____ Dataset records

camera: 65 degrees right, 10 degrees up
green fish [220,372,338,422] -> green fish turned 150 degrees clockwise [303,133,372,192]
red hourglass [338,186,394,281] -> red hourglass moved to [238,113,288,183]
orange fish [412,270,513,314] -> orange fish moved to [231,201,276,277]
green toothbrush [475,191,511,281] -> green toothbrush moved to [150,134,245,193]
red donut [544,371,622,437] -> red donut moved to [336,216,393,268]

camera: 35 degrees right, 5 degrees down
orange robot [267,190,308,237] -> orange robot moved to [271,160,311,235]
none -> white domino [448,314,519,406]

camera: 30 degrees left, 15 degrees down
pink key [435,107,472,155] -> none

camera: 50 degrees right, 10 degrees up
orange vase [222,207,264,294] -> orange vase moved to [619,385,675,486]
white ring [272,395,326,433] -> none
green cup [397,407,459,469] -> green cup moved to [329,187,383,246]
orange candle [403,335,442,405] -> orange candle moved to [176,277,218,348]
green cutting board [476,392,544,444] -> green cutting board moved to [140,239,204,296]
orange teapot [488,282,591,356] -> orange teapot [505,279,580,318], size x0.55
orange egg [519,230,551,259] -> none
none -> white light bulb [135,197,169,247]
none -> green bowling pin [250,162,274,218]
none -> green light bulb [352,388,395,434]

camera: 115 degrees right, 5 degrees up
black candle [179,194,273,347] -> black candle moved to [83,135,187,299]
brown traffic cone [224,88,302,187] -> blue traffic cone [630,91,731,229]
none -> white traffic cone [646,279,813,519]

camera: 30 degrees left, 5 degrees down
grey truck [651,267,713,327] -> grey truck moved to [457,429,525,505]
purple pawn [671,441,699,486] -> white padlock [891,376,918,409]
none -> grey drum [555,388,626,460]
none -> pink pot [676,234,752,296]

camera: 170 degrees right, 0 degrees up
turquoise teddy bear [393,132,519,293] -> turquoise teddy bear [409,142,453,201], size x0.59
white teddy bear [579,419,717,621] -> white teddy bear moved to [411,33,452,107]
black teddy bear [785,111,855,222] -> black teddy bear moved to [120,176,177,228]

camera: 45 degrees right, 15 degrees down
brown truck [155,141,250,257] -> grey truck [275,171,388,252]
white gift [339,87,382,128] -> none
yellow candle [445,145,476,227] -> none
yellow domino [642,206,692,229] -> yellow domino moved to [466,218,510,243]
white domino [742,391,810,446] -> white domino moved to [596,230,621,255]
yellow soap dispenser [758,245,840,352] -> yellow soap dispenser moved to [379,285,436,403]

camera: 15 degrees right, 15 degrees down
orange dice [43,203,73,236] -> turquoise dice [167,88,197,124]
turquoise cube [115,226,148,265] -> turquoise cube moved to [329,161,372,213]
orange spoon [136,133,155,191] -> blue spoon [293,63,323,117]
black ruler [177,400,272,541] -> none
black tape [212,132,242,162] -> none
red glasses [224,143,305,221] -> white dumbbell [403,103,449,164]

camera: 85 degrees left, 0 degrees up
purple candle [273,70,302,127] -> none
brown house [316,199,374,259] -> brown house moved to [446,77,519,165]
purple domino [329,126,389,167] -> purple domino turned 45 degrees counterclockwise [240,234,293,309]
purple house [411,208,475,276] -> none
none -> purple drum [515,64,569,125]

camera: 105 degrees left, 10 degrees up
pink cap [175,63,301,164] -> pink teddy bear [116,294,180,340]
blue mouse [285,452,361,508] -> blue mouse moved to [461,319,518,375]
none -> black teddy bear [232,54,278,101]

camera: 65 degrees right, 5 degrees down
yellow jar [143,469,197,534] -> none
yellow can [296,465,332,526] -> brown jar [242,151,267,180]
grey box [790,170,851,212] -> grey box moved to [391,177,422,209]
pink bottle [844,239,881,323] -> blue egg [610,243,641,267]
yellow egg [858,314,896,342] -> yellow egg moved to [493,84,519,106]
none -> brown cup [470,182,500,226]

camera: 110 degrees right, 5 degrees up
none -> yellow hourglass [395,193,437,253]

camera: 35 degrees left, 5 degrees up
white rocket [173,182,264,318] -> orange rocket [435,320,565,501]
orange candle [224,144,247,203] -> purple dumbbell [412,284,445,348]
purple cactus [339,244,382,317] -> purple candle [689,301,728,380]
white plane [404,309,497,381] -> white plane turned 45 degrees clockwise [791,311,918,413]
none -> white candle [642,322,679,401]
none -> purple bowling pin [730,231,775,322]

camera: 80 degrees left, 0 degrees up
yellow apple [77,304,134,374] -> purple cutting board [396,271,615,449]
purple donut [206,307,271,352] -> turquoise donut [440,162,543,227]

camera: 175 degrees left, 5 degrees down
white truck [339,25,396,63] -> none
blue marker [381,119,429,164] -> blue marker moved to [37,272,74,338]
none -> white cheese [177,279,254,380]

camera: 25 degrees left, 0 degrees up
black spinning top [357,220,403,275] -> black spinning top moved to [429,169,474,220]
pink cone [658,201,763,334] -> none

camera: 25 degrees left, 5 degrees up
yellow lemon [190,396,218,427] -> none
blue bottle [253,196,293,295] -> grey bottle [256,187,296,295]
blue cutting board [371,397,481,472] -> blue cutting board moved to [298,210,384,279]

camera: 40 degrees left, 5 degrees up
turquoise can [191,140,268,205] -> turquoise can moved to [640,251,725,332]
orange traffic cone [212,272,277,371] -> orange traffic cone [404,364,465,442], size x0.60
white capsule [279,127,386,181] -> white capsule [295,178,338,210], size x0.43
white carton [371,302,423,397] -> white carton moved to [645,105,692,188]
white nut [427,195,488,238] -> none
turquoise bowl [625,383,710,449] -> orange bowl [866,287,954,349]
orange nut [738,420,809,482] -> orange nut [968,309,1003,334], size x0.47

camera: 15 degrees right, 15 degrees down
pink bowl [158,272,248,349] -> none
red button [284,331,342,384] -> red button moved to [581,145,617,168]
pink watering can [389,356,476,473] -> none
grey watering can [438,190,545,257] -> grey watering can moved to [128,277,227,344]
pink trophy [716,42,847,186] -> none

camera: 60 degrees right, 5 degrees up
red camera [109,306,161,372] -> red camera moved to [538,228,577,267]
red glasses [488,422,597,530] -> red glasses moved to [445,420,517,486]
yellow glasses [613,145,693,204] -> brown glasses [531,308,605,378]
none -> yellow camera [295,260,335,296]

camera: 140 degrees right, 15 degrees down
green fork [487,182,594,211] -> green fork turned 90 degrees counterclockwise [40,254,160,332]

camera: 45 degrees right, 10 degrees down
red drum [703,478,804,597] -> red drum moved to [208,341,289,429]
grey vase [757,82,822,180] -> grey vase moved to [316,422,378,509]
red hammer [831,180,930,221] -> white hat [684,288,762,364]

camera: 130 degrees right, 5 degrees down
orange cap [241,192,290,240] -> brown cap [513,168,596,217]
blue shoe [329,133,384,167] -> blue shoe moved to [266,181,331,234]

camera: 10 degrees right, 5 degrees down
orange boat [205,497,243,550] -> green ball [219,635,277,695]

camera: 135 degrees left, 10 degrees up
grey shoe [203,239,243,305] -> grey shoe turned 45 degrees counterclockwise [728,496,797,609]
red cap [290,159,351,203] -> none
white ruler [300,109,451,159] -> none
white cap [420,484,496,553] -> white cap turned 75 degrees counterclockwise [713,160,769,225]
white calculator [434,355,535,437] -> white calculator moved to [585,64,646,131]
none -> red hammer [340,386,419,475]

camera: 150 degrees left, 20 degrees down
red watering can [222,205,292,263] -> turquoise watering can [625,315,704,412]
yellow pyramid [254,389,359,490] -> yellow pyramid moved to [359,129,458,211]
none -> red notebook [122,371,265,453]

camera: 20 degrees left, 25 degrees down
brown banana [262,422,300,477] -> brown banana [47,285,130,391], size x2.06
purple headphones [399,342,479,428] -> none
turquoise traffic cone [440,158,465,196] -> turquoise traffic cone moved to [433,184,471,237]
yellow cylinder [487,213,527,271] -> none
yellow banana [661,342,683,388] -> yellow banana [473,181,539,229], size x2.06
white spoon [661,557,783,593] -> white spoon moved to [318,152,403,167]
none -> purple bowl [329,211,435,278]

________

Problem to solve -> If a line in the data above holds the string "bottle", report that line.

Final answer ->
pink bottle [844,239,881,323] -> blue egg [610,243,641,267]
blue bottle [253,196,293,295] -> grey bottle [256,187,296,295]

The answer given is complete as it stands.